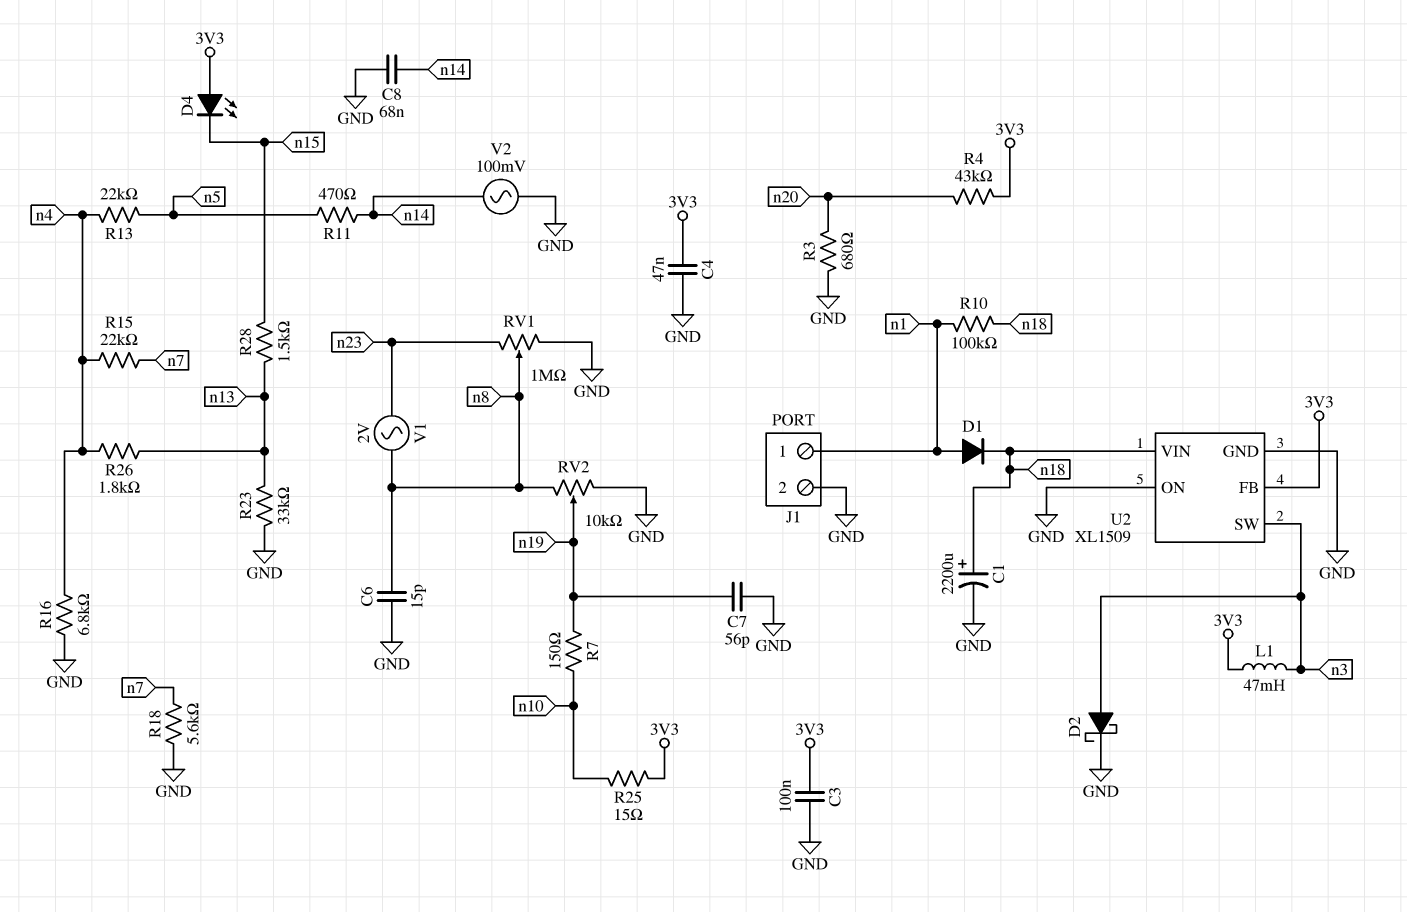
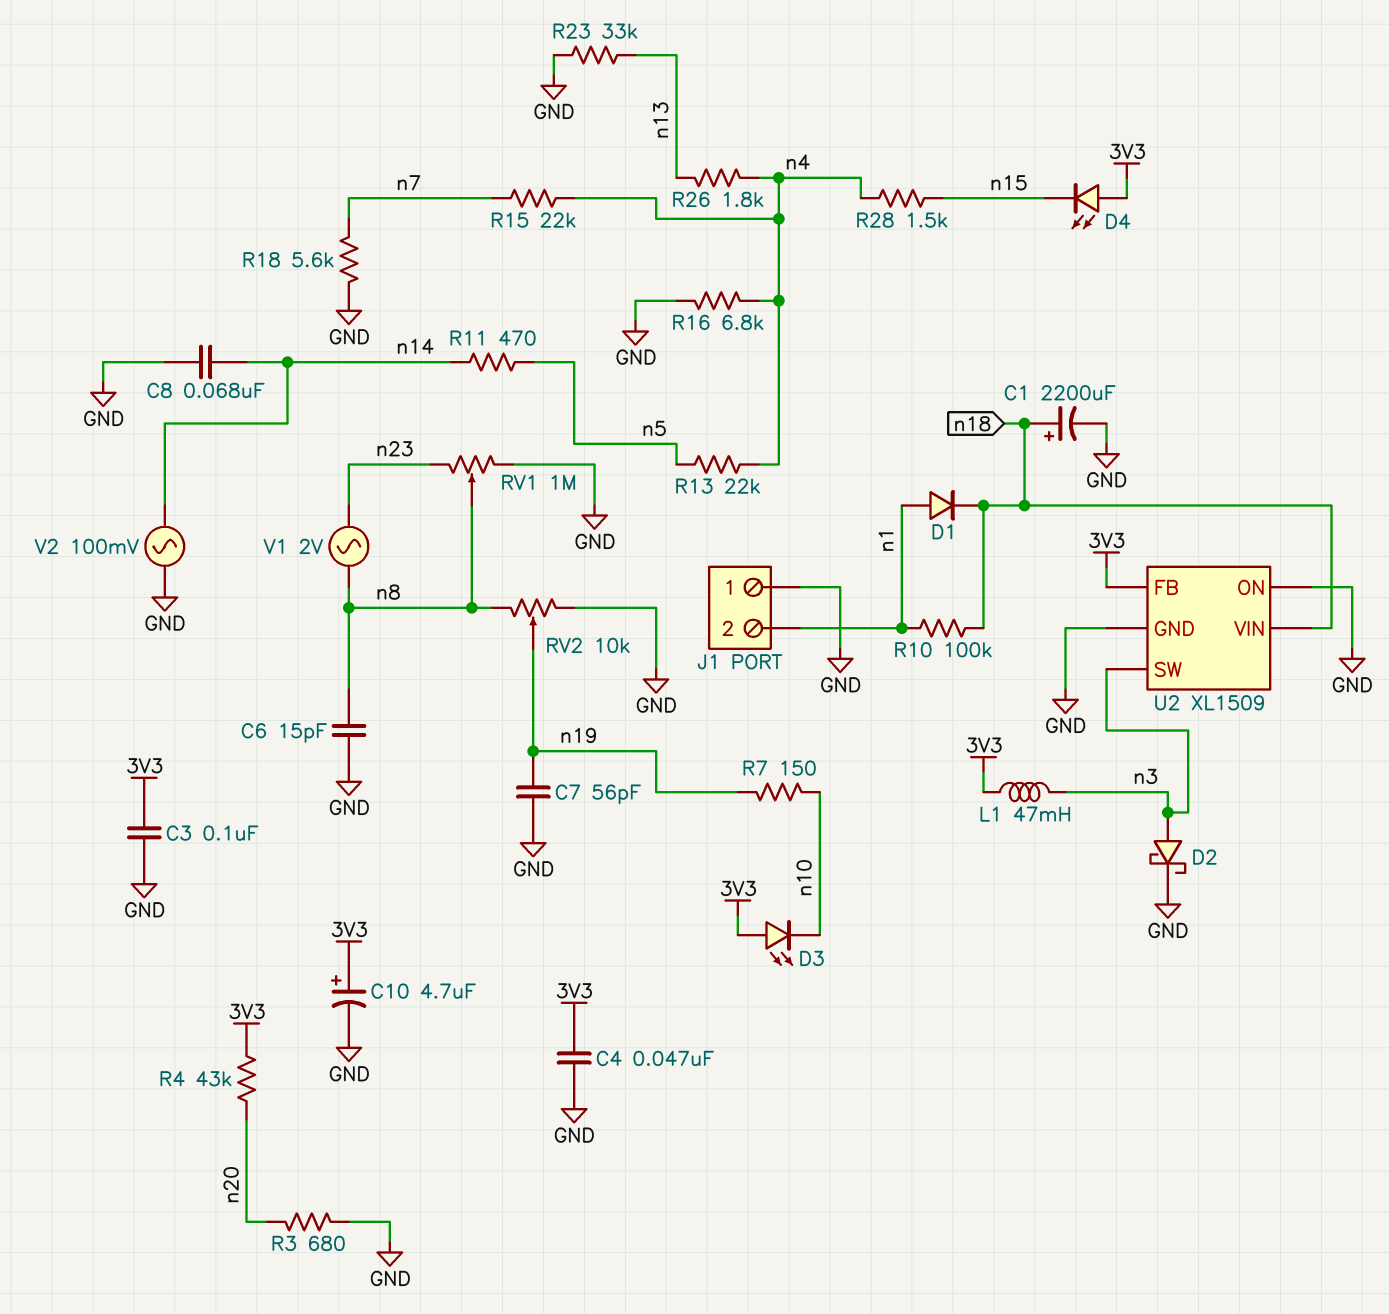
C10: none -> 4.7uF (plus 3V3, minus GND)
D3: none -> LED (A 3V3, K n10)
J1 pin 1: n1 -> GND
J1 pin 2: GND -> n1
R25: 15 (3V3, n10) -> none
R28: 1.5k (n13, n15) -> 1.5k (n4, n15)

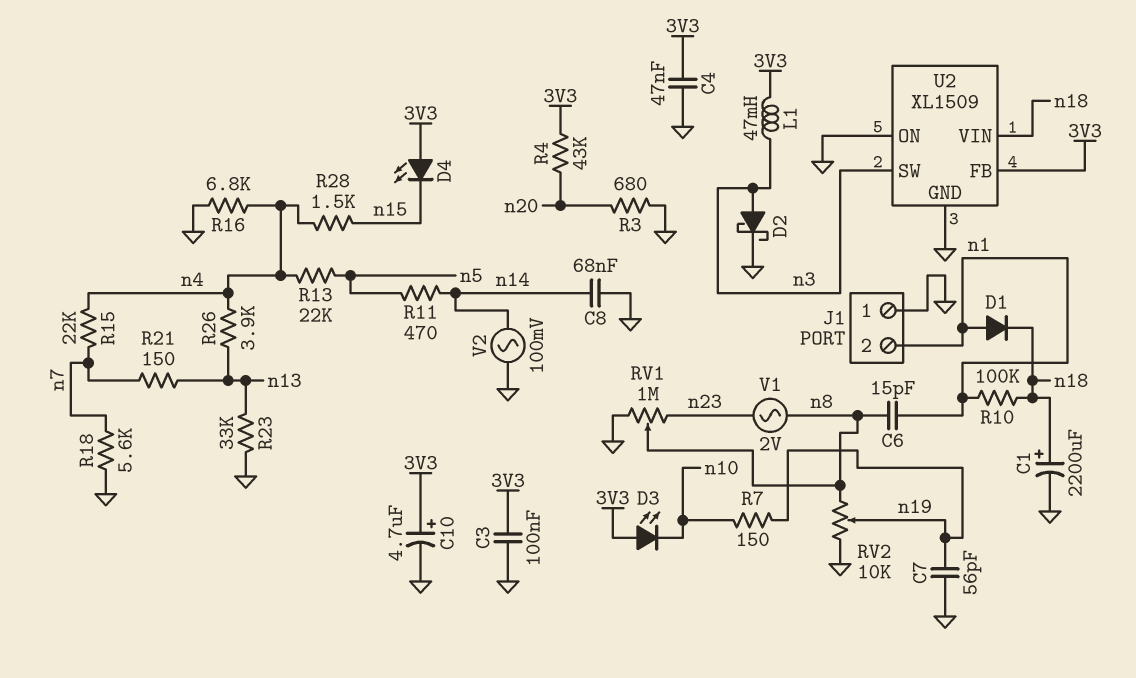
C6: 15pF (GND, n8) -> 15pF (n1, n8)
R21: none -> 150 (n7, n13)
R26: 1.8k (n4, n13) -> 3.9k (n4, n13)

********

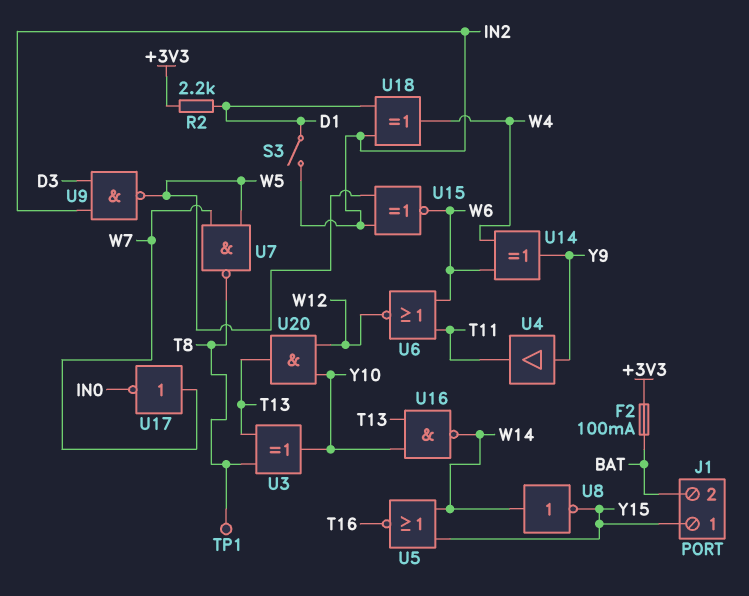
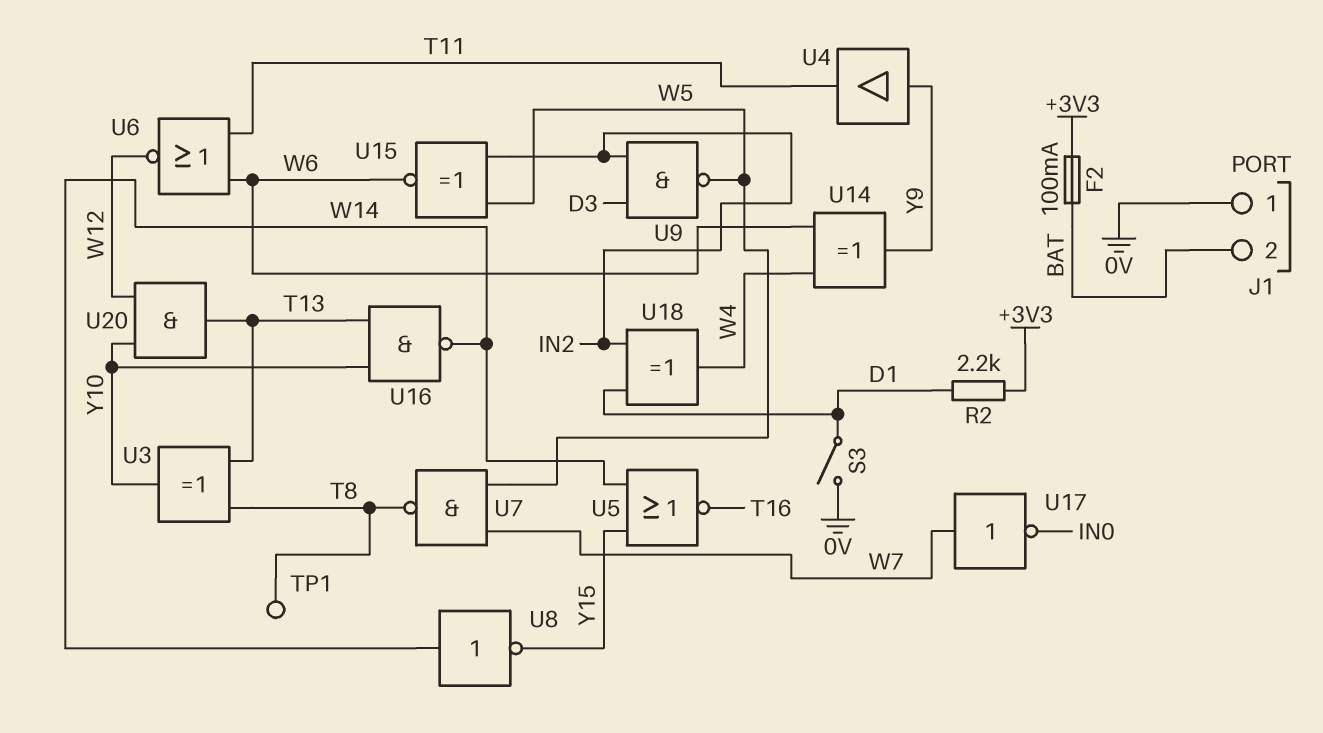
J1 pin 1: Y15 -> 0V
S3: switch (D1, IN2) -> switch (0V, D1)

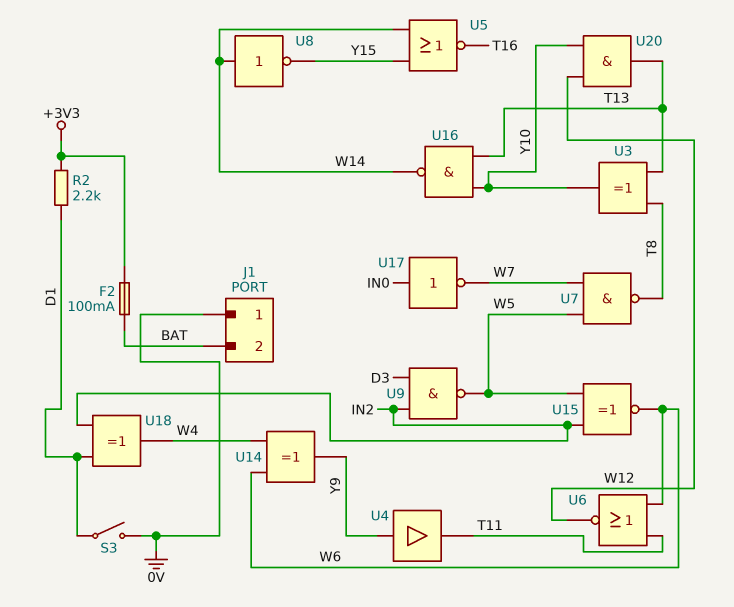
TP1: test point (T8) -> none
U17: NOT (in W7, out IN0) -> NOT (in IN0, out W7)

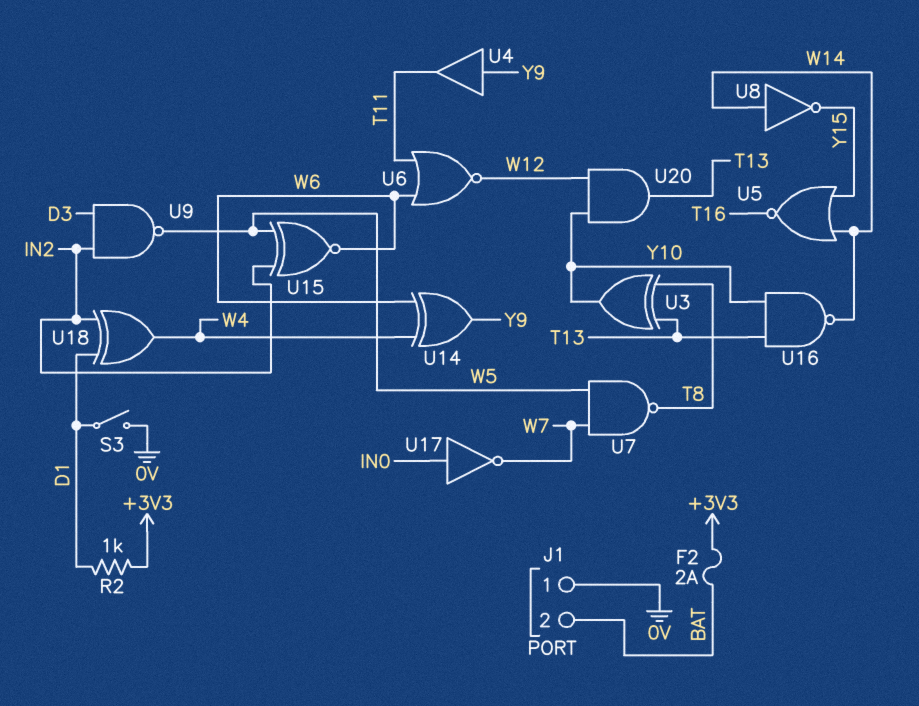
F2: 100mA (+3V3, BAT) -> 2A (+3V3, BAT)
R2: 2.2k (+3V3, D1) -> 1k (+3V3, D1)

********

▶ [What this task involves]
Given the entries above, transcribe exactly the lines from the one holding "TP1: test point (T8) -> none" through the one holding "R2: 2.2k (+3V3, D1) -> 1k (+3V3, D1)"; pictures do not belong in the transcription.

▶ [Response for this exercise]
TP1: test point (T8) -> none
U17: NOT (in W7, out IN0) -> NOT (in IN0, out W7)

F2: 100mA (+3V3, BAT) -> 2A (+3V3, BAT)
R2: 2.2k (+3V3, D1) -> 1k (+3V3, D1)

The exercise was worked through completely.